#### ASSIGNMENT
Every entry must be transcribed exactly. Pictures are not part of the copy.
□ □ □ □ □
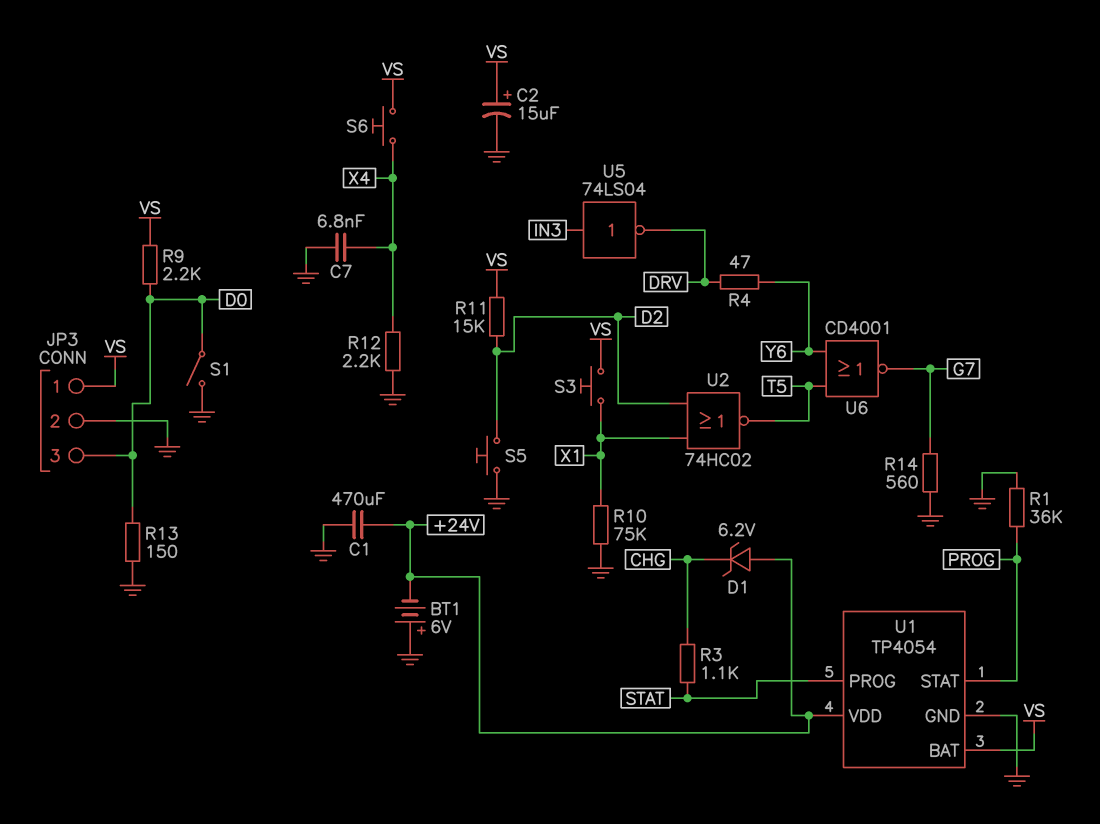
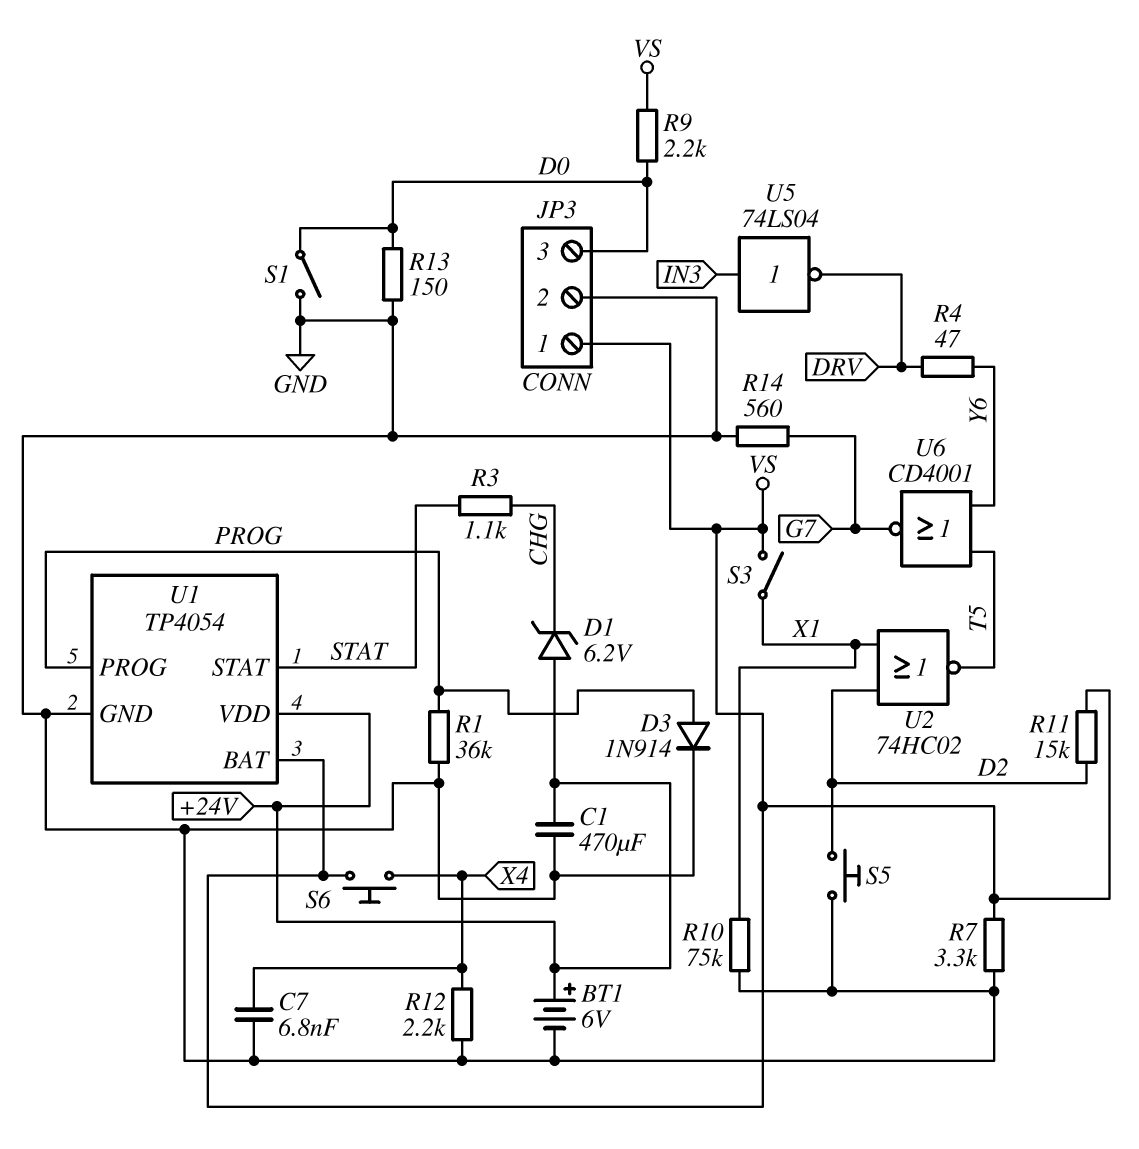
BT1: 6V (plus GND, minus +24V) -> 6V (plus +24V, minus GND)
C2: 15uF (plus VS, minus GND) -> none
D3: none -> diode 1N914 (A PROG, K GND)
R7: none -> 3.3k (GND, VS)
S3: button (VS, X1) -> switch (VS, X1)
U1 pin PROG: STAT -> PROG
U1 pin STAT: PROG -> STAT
□ □ □ □ □
#### ANSWER TO THE PROBLEM
BT1: 6V (plus GND, minus +24V) -> 6V (plus +24V, minus GND)
C2: 15uF (plus VS, minus GND) -> none
D3: none -> diode 1N914 (A PROG, K GND)
R7: none -> 3.3k (GND, VS)
S3: button (VS, X1) -> switch (VS, X1)
U1 pin PROG: STAT -> PROG
U1 pin STAT: PROG -> STAT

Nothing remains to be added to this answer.